▶ Source data:

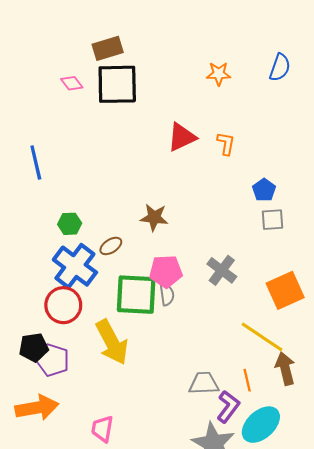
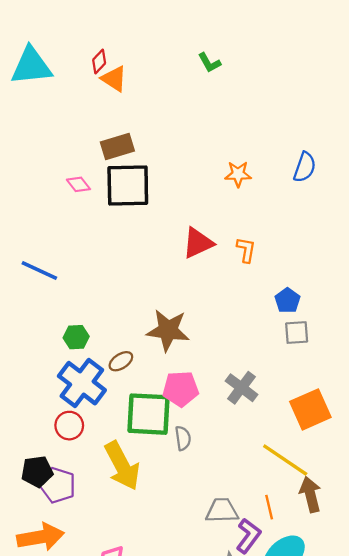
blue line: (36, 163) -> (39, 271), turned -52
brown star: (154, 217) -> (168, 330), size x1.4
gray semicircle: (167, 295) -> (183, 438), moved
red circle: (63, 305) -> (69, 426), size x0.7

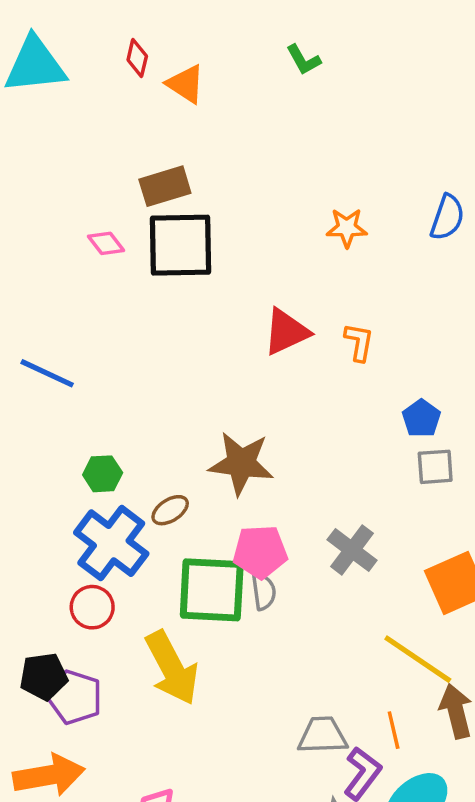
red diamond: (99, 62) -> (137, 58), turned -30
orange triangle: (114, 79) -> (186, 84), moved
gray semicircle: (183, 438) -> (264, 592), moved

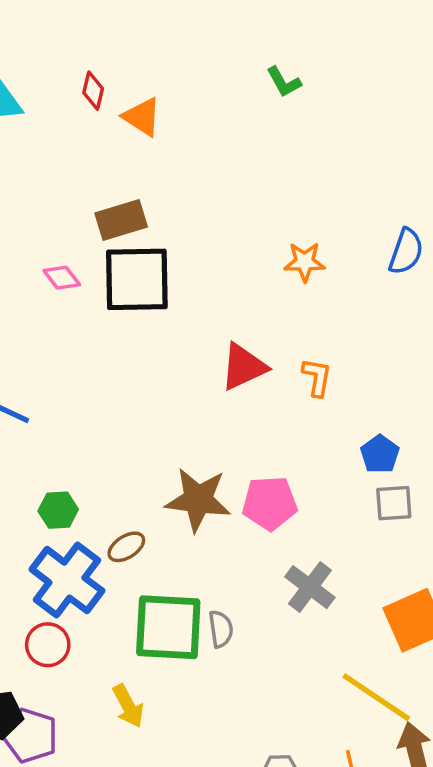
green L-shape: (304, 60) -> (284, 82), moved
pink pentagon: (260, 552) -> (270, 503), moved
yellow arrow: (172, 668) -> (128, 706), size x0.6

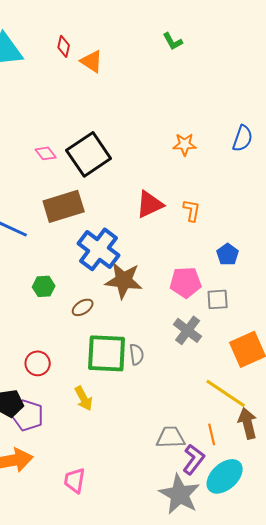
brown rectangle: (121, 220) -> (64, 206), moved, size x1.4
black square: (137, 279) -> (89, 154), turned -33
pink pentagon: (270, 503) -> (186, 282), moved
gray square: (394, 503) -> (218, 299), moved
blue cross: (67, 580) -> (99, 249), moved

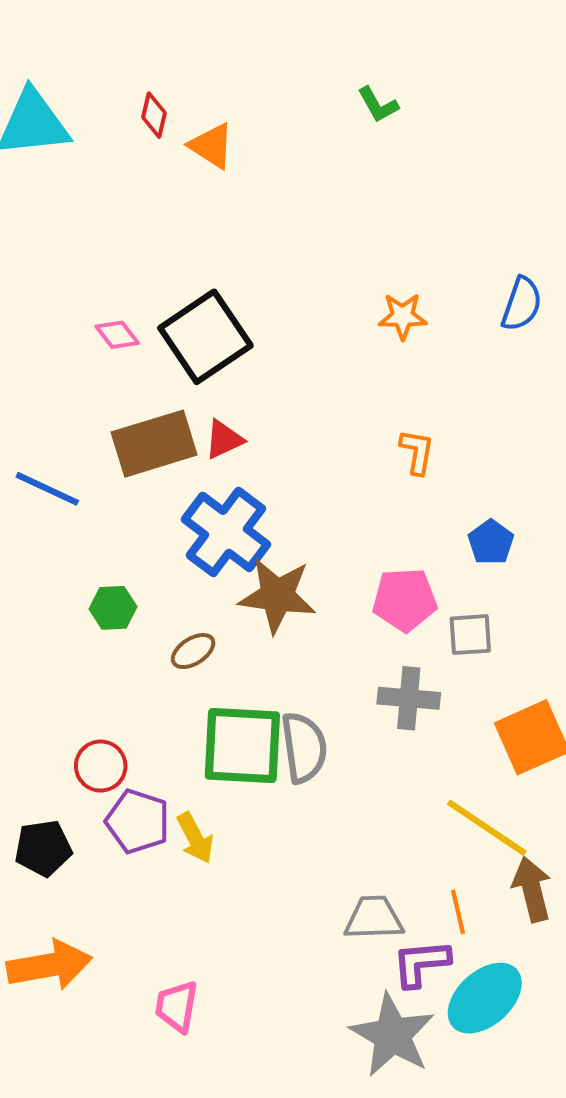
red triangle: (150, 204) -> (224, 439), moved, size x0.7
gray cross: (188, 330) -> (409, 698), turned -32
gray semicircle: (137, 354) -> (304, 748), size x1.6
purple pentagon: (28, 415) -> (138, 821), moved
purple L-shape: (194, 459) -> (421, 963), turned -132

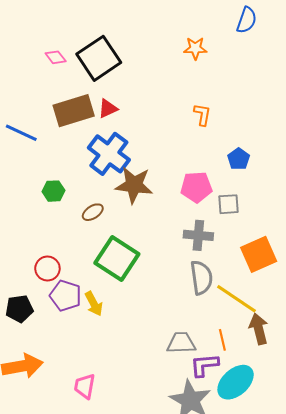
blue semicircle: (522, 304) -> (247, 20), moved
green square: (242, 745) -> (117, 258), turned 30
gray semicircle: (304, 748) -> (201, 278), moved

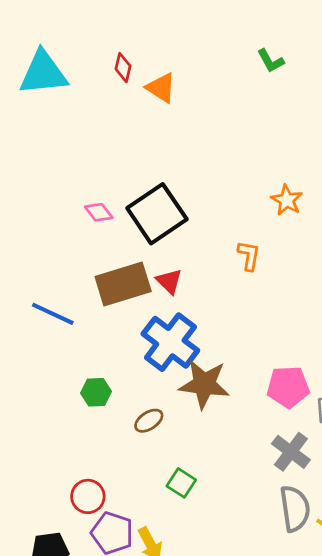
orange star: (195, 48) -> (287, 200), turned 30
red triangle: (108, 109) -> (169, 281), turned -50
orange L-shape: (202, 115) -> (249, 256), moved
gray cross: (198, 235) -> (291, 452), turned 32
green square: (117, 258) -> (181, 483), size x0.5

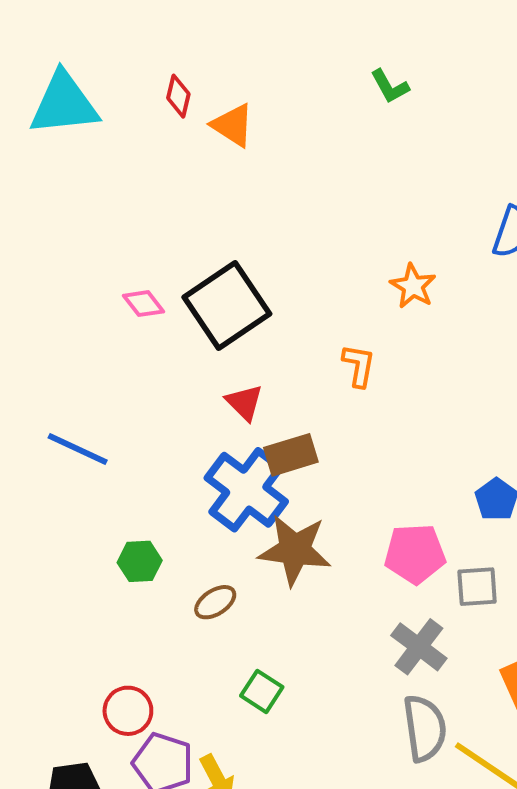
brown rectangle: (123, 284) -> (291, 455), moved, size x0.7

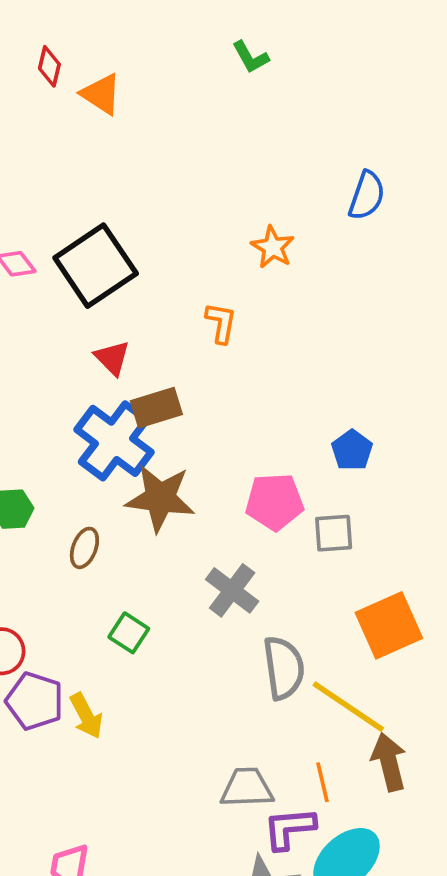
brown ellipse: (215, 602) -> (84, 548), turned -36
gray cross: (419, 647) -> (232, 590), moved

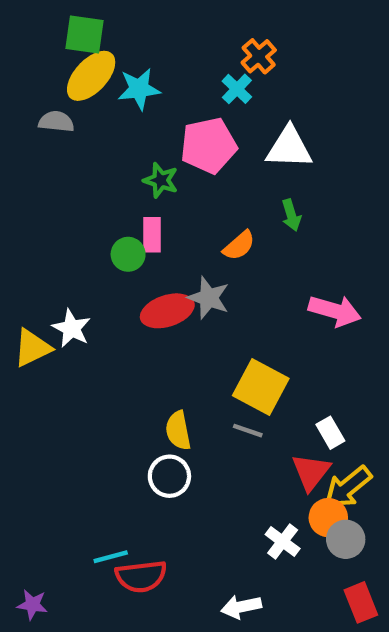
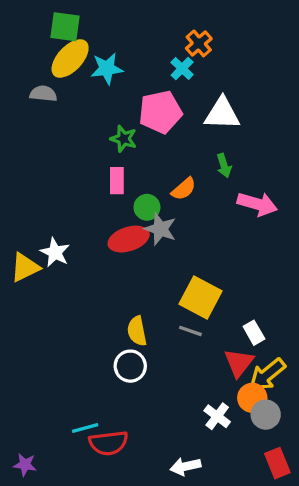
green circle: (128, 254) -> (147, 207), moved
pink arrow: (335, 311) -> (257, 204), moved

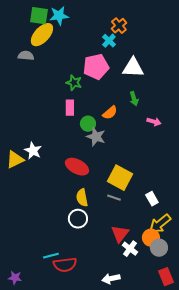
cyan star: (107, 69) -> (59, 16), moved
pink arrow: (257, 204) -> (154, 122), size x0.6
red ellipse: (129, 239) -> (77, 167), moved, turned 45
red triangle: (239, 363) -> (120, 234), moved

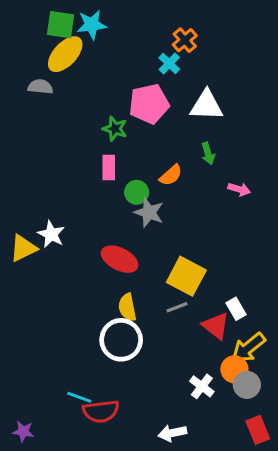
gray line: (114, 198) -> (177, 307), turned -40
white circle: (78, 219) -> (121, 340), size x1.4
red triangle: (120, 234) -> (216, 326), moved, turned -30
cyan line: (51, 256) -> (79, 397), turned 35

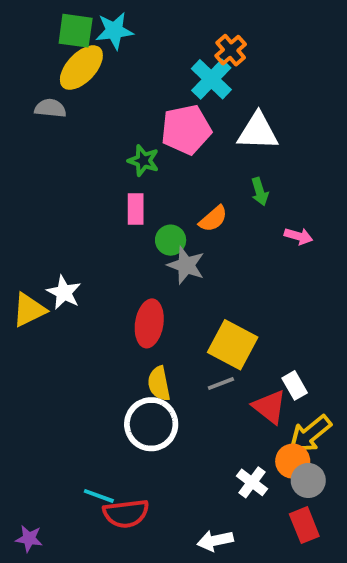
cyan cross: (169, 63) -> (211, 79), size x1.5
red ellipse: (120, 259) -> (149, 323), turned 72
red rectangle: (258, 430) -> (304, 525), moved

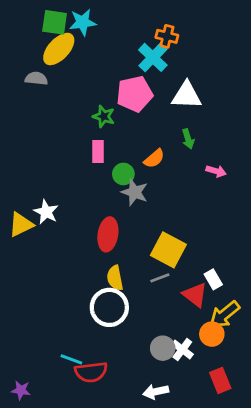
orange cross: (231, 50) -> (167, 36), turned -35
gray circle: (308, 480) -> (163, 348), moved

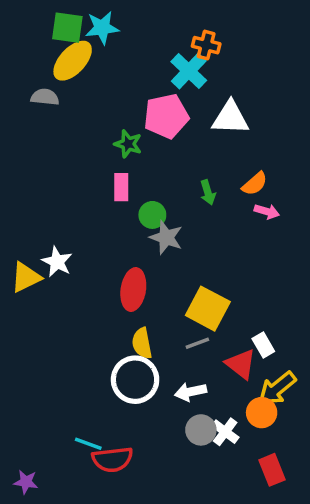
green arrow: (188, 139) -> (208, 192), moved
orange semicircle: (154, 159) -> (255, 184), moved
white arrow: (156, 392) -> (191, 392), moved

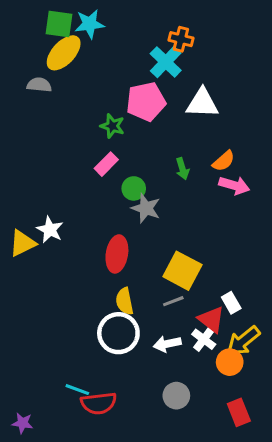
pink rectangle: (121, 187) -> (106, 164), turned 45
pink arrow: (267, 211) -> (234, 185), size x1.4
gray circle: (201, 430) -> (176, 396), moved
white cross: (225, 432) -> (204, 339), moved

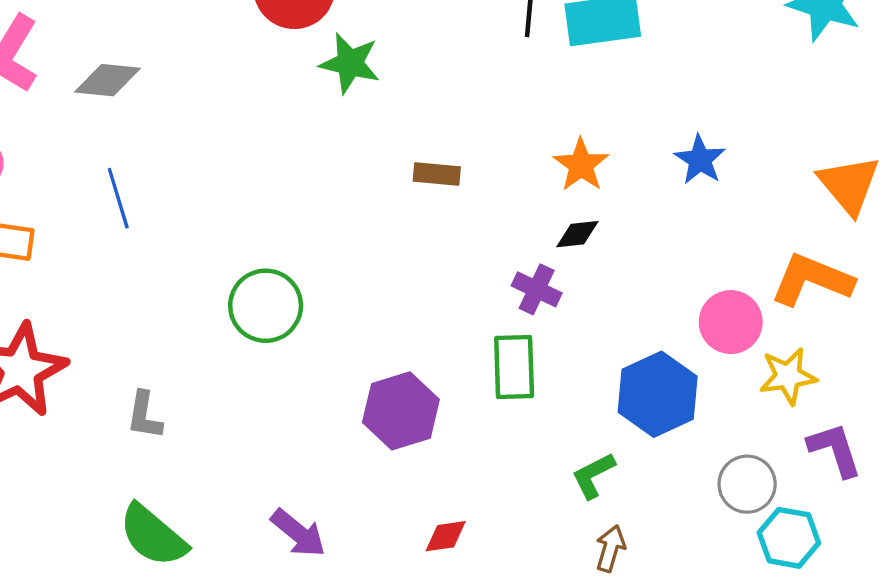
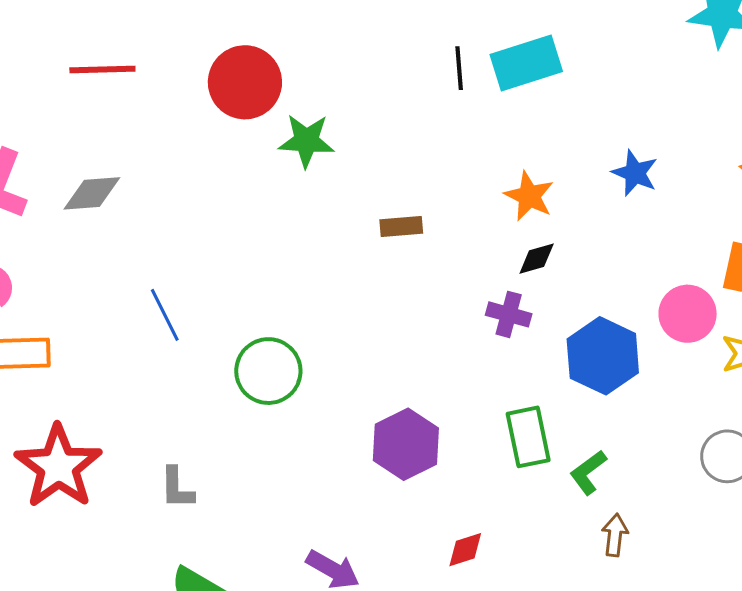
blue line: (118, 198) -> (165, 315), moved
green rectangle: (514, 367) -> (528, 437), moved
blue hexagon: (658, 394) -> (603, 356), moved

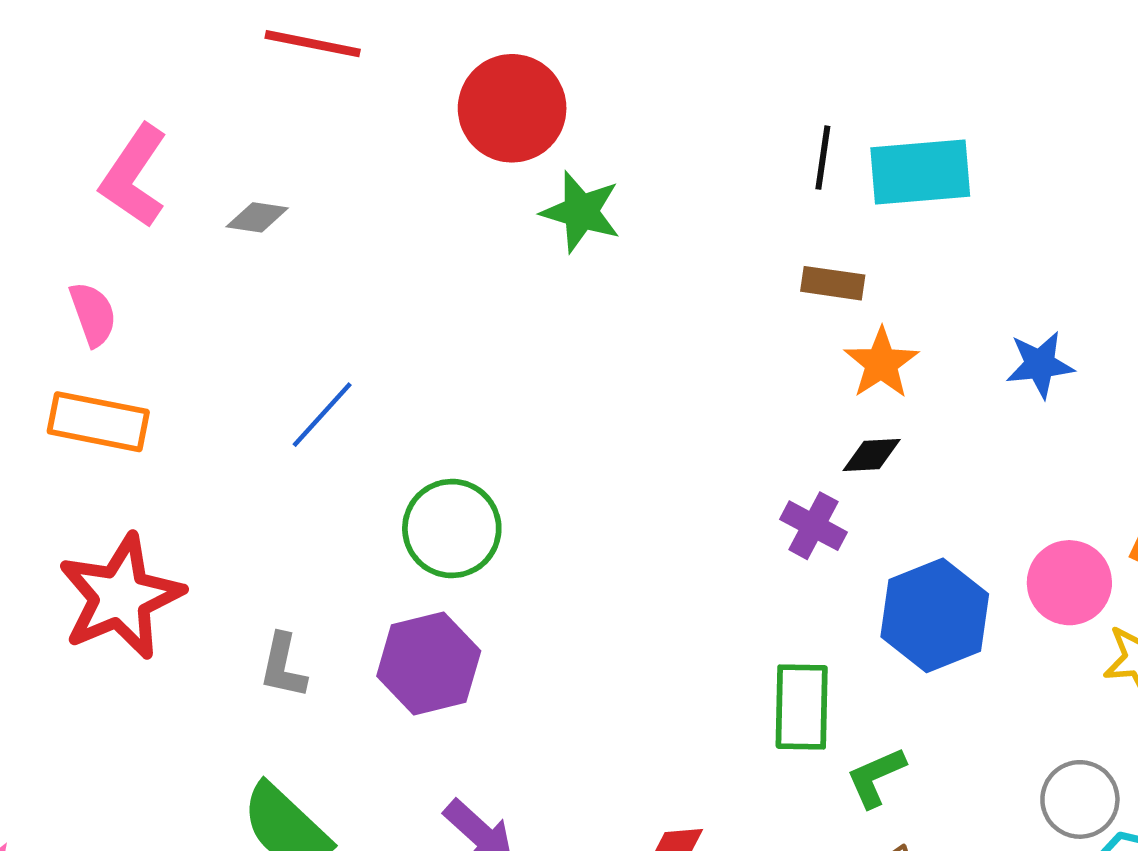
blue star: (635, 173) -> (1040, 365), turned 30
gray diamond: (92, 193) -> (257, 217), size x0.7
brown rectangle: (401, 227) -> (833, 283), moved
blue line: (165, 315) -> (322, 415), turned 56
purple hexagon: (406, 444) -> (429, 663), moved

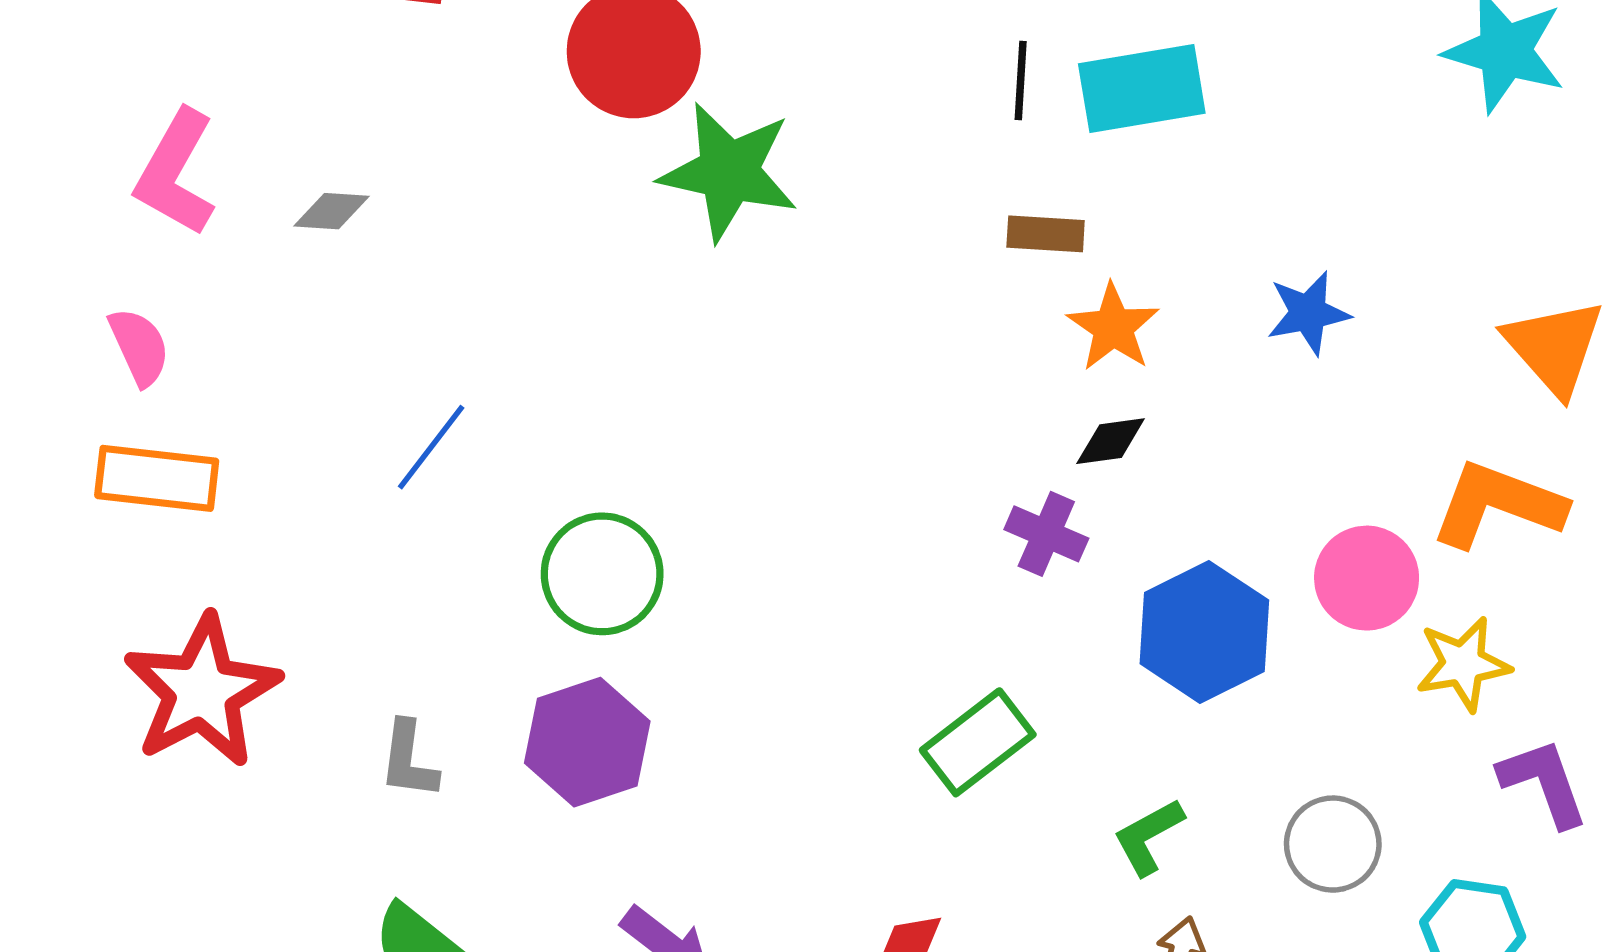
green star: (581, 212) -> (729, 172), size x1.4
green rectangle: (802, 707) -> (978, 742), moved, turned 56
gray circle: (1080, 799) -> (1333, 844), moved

▶ Brief:
Give every record back exactly as it reads, with no images.

▶ Solution for this problem:
blue line: (36, 163) -> (39, 271), turned -52
brown star: (154, 217) -> (168, 330), size x1.4
gray semicircle: (167, 295) -> (183, 438), moved
red circle: (63, 305) -> (69, 426), size x0.7

red diamond: (99, 62) -> (137, 58), turned -30
orange triangle: (114, 79) -> (186, 84), moved
gray semicircle: (183, 438) -> (264, 592), moved

green L-shape: (304, 60) -> (284, 82), moved
pink pentagon: (260, 552) -> (270, 503), moved
yellow arrow: (172, 668) -> (128, 706), size x0.6

brown rectangle: (121, 220) -> (64, 206), moved, size x1.4
black square: (137, 279) -> (89, 154), turned -33
pink pentagon: (270, 503) -> (186, 282), moved
gray square: (394, 503) -> (218, 299), moved
blue cross: (67, 580) -> (99, 249), moved

red triangle: (150, 204) -> (224, 439), moved, size x0.7
gray cross: (188, 330) -> (409, 698), turned -32
gray semicircle: (137, 354) -> (304, 748), size x1.6
purple pentagon: (28, 415) -> (138, 821), moved
purple L-shape: (194, 459) -> (421, 963), turned -132

blue semicircle: (522, 304) -> (247, 20), moved
green square: (242, 745) -> (117, 258), turned 30
gray semicircle: (304, 748) -> (201, 278), moved

orange star: (195, 48) -> (287, 200), turned 30
red triangle: (108, 109) -> (169, 281), turned -50
orange L-shape: (202, 115) -> (249, 256), moved
gray cross: (198, 235) -> (291, 452), turned 32
green square: (117, 258) -> (181, 483), size x0.5

brown rectangle: (123, 284) -> (291, 455), moved, size x0.7

brown ellipse: (215, 602) -> (84, 548), turned -36
gray cross: (419, 647) -> (232, 590), moved

green circle: (128, 254) -> (147, 207), moved
pink arrow: (335, 311) -> (257, 204), moved

cyan star: (107, 69) -> (59, 16), moved
pink arrow: (257, 204) -> (154, 122), size x0.6
red ellipse: (129, 239) -> (77, 167), moved, turned 45
red triangle: (239, 363) -> (120, 234), moved

gray line: (114, 198) -> (177, 307), turned -40
white circle: (78, 219) -> (121, 340), size x1.4
red triangle: (120, 234) -> (216, 326), moved, turned -30
cyan line: (51, 256) -> (79, 397), turned 35

cyan cross: (169, 63) -> (211, 79), size x1.5
red ellipse: (120, 259) -> (149, 323), turned 72
red rectangle: (258, 430) -> (304, 525), moved

orange cross: (231, 50) -> (167, 36), turned -35
gray circle: (308, 480) -> (163, 348), moved

green arrow: (188, 139) -> (208, 192), moved
orange semicircle: (154, 159) -> (255, 184), moved
white arrow: (156, 392) -> (191, 392), moved

pink rectangle: (121, 187) -> (106, 164), turned 45
pink arrow: (267, 211) -> (234, 185), size x1.4
gray circle: (201, 430) -> (176, 396), moved
white cross: (225, 432) -> (204, 339), moved

blue line: (118, 198) -> (165, 315), moved
green rectangle: (514, 367) -> (528, 437), moved
blue hexagon: (658, 394) -> (603, 356), moved

blue star: (635, 173) -> (1040, 365), turned 30
gray diamond: (92, 193) -> (257, 217), size x0.7
brown rectangle: (401, 227) -> (833, 283), moved
blue line: (165, 315) -> (322, 415), turned 56
purple hexagon: (406, 444) -> (429, 663), moved

green star: (581, 212) -> (729, 172), size x1.4
green rectangle: (802, 707) -> (978, 742), moved, turned 56
gray circle: (1080, 799) -> (1333, 844), moved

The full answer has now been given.